> [Assignment] Show every line of the material that follows in which the word "violet" occurs.

> [Material for this exercise]
== Segment start ==

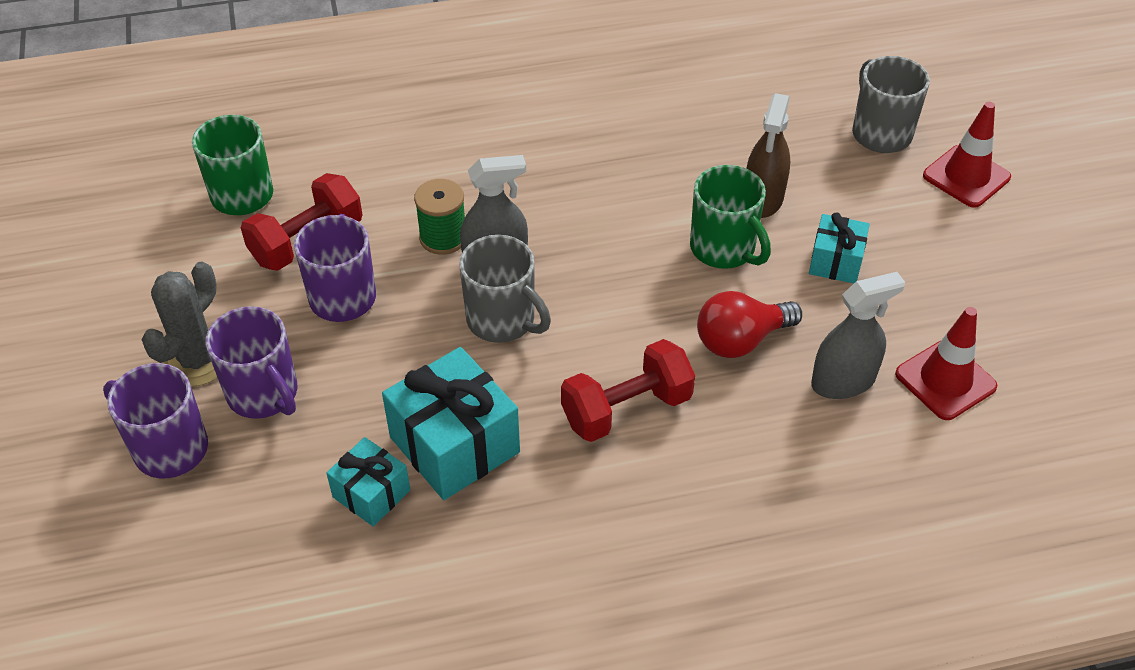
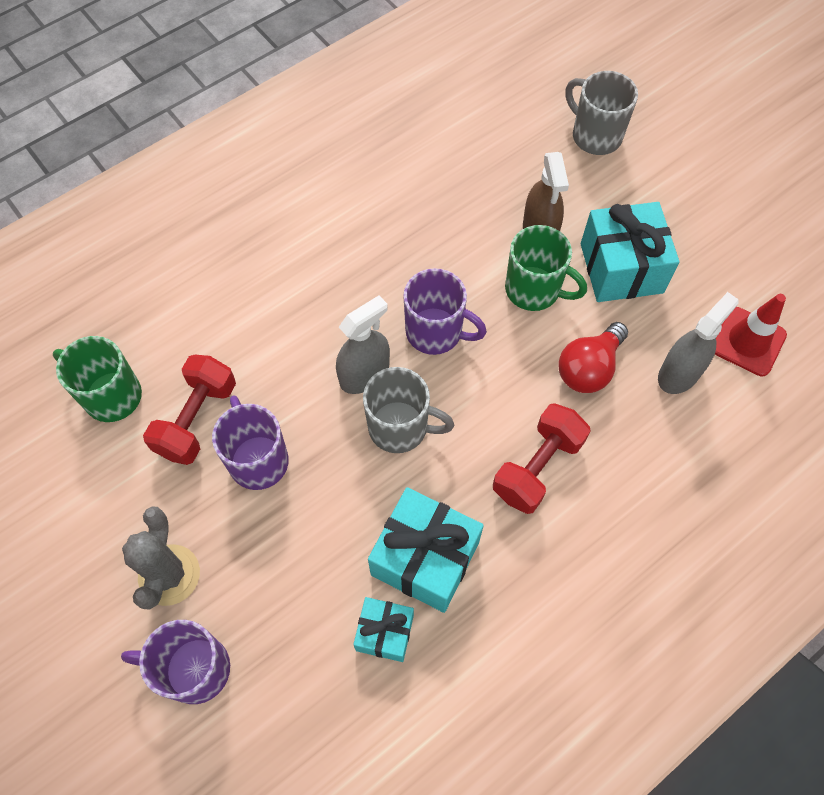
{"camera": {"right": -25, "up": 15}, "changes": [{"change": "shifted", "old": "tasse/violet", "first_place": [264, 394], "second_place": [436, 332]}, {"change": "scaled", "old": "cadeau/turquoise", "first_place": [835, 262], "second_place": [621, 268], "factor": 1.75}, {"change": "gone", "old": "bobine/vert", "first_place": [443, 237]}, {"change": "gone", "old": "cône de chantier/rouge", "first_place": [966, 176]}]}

== Segment end ==
== Segment start ==

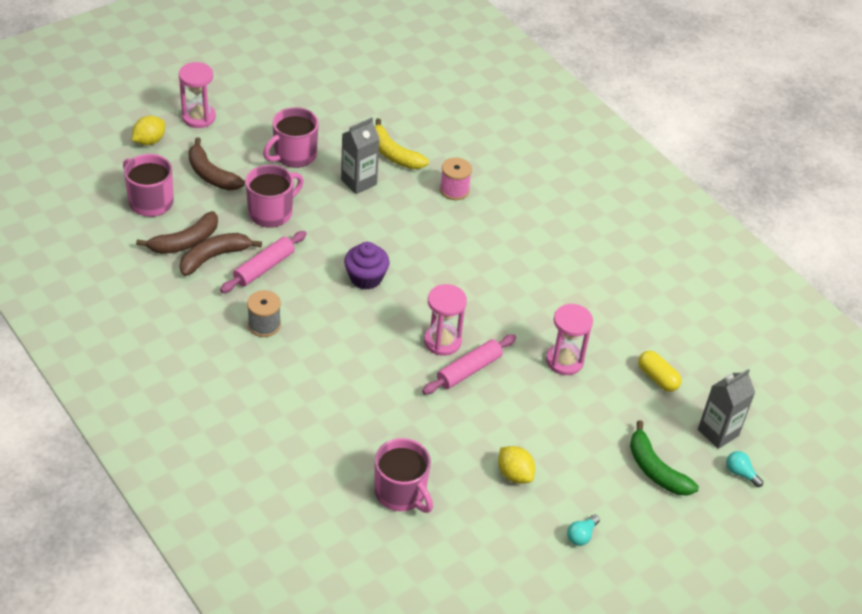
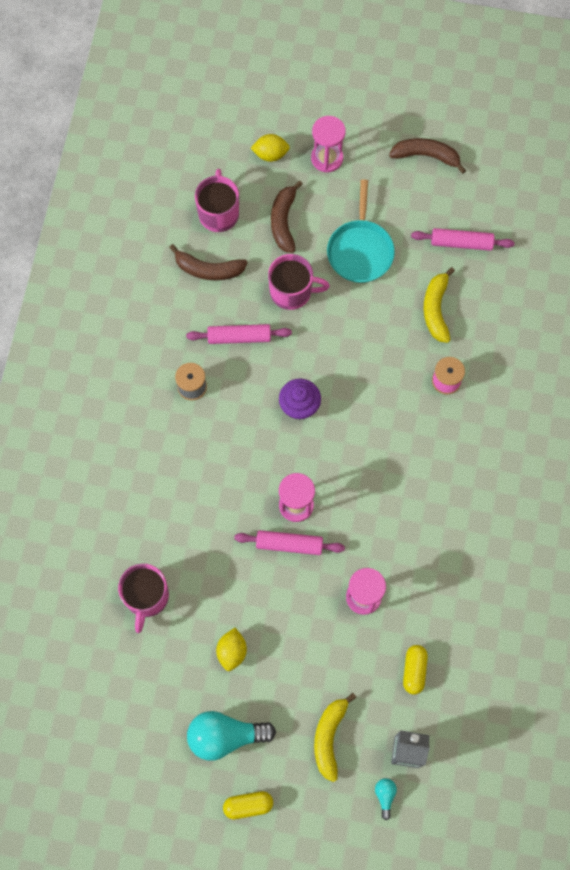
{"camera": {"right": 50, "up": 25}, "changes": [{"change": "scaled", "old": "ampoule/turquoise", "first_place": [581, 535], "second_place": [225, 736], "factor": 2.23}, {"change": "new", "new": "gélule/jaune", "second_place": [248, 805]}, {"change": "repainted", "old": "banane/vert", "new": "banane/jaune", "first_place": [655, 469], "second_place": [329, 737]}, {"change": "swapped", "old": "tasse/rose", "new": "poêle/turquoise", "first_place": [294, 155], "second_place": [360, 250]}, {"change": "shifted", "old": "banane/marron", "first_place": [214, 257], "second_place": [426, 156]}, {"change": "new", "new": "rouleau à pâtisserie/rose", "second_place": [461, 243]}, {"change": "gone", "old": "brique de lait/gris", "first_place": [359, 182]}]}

== Segment end ==
== Segment start ==

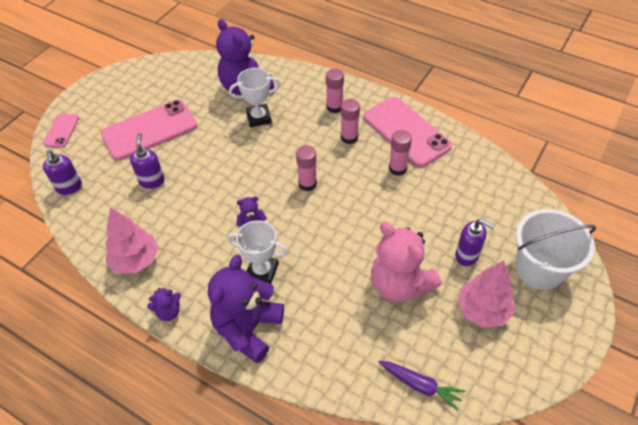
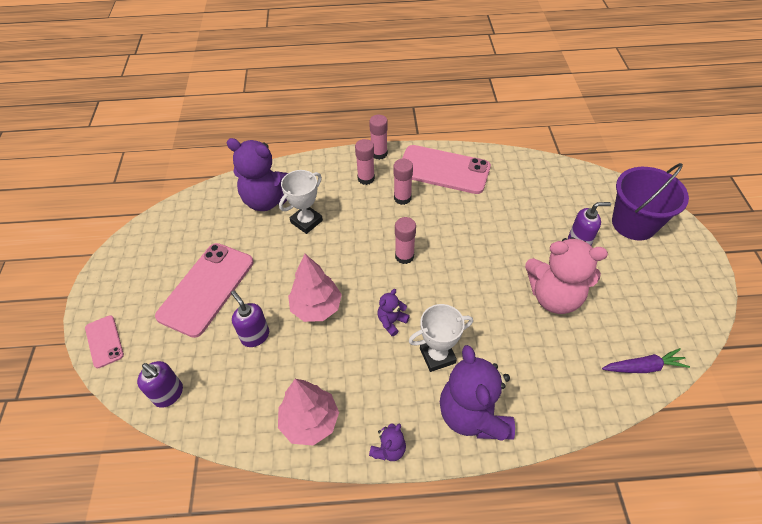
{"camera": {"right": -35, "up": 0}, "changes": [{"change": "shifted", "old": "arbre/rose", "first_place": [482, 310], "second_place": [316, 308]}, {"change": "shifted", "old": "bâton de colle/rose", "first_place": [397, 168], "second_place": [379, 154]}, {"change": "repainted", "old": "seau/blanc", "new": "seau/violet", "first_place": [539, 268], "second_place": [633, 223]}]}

== Segment end ==

> [Response to the task]
{"camera": {"right": -25, "up": 15}, "changes": [{"change": "shifted", "old": "tasse/violet", "first_place": [264, 394], "second_place": [436, 332]}, {"change": "scaled", "old": "cadeau/turquoise", "first_place": [835, 262], "second_place": [621, 268], "factor": 1.75}, {"change": "gone", "old": "bobine/vert", "first_place": [443, 237]}, {"change": "gone", "old": "cône de chantier/rouge", "first_place": [966, 176]}]}
{"camera": {"right": -35, "up": 0}, "changes": [{"change": "shifted", "old": "arbre/rose", "first_place": [482, 310], "second_place": [316, 308]}, {"change": "shifted", "old": "bâton de colle/rose", "first_place": [397, 168], "second_place": [379, 154]}, {"change": "repainted", "old": "seau/blanc", "new": "seau/violet", "first_place": [539, 268], "second_place": [633, 223]}]}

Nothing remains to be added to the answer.